DATA PROVIDED:
-- Opening Marker --
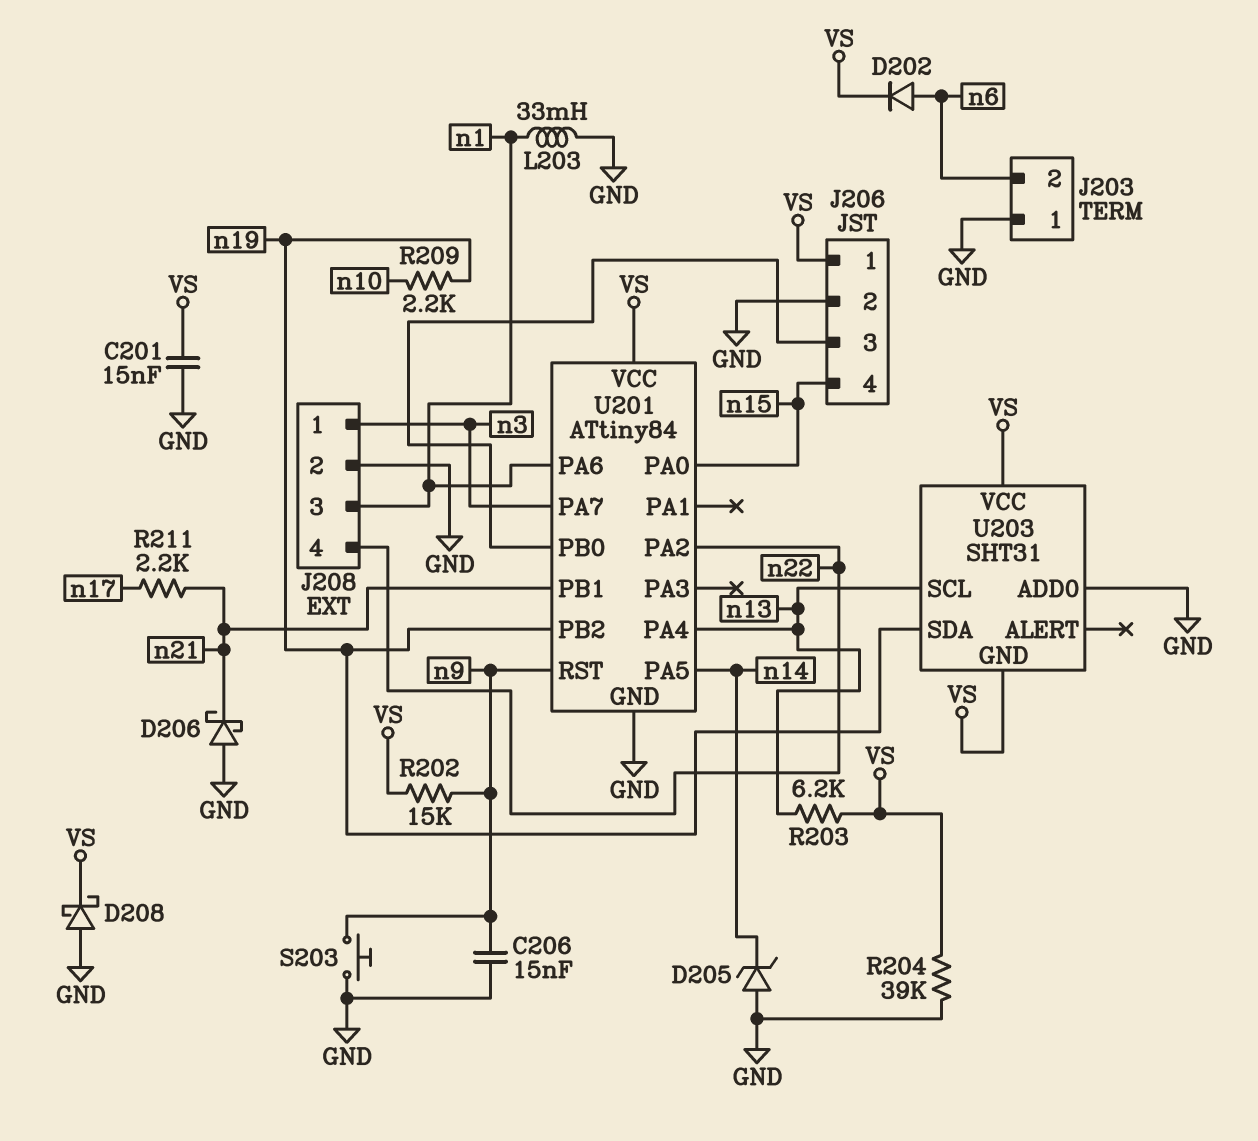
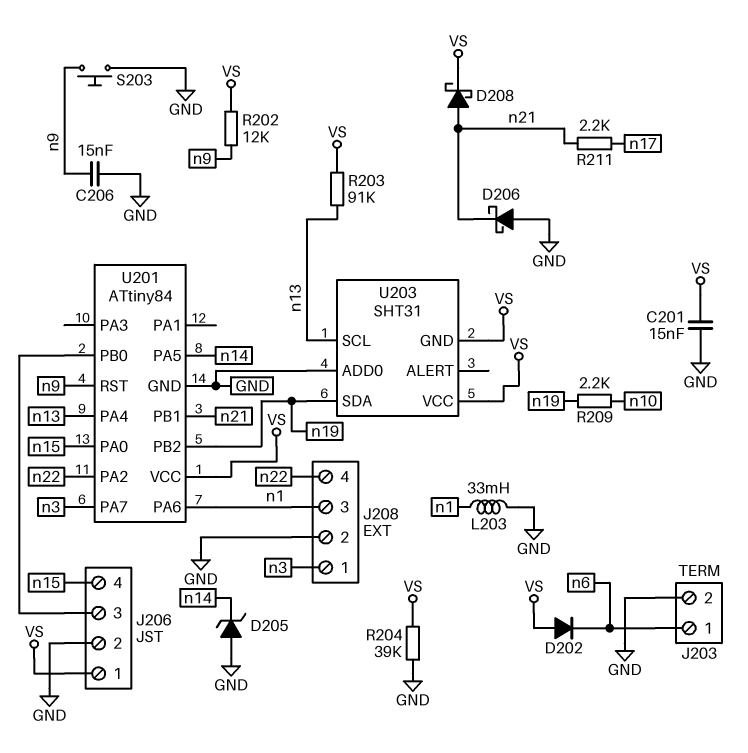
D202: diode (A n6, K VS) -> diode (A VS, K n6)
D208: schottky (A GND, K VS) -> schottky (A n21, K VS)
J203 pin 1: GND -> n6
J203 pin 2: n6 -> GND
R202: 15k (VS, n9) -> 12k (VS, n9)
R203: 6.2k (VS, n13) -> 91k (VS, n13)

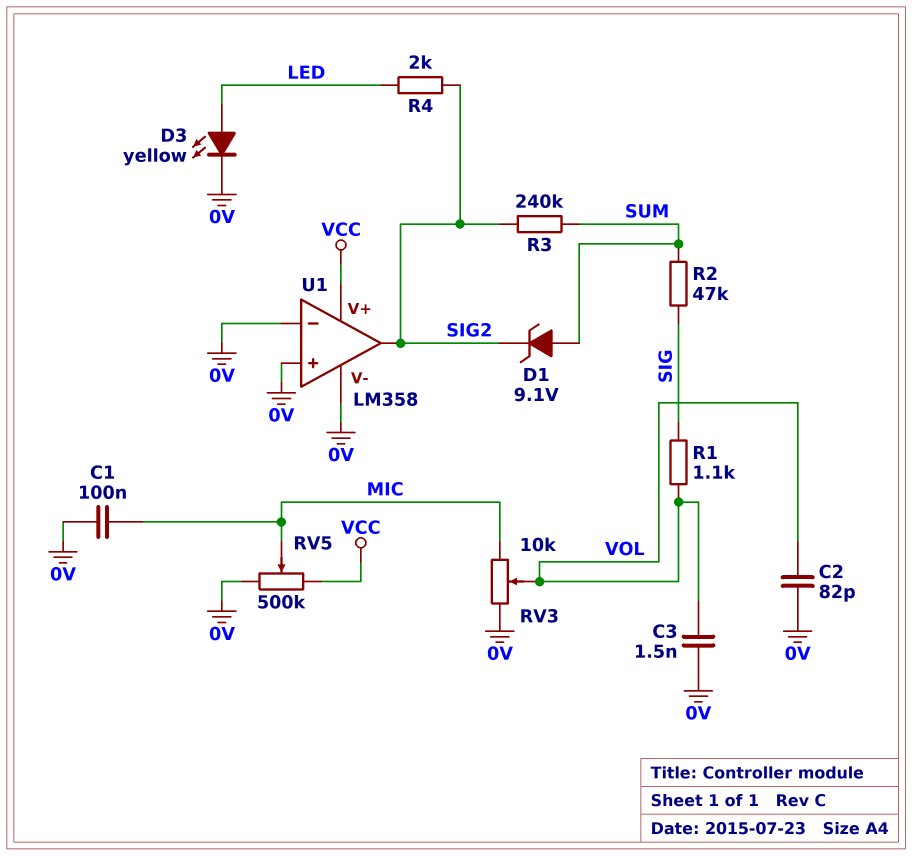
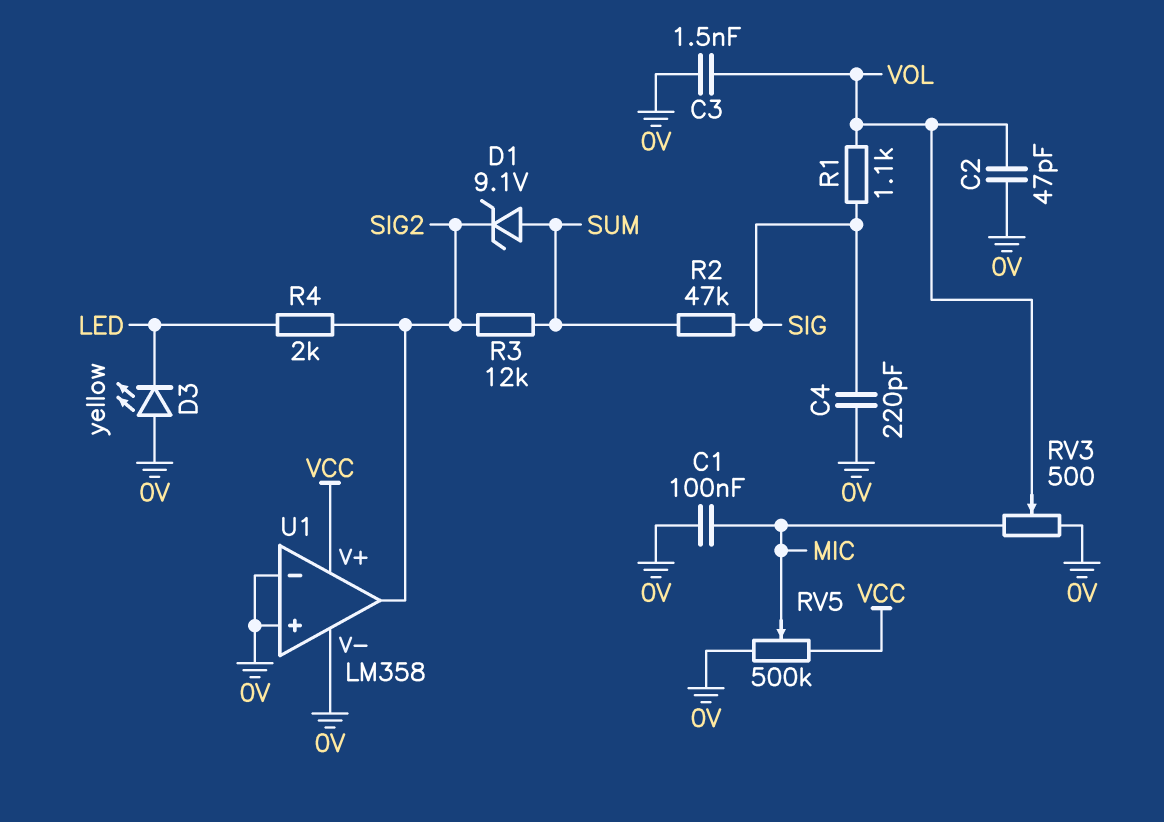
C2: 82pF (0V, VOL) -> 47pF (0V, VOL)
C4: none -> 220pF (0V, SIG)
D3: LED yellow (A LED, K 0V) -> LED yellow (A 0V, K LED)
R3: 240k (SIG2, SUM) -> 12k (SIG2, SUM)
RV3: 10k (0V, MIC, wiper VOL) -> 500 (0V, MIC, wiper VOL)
-- Closing Marker --
-- Opening Marker --
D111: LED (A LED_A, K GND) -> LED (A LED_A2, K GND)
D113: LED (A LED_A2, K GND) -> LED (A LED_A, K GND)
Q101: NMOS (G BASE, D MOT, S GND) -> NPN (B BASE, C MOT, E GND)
-- Closing Marker --
TASK DIRECTIONS: Output the lines above between the one holding "D3: LED yellow" and the one holding "RV3: 10k (0V, MIC, wiper", inclusive, with nothing before or after them.

ANSWER TO THIS EXERCISE:
D3: LED yellow (A LED, K 0V) -> LED yellow (A 0V, K LED)
R3: 240k (SIG2, SUM) -> 12k (SIG2, SUM)
RV3: 10k (0V, MIC, wiper VOL) -> 500 (0V, MIC, wiper VOL)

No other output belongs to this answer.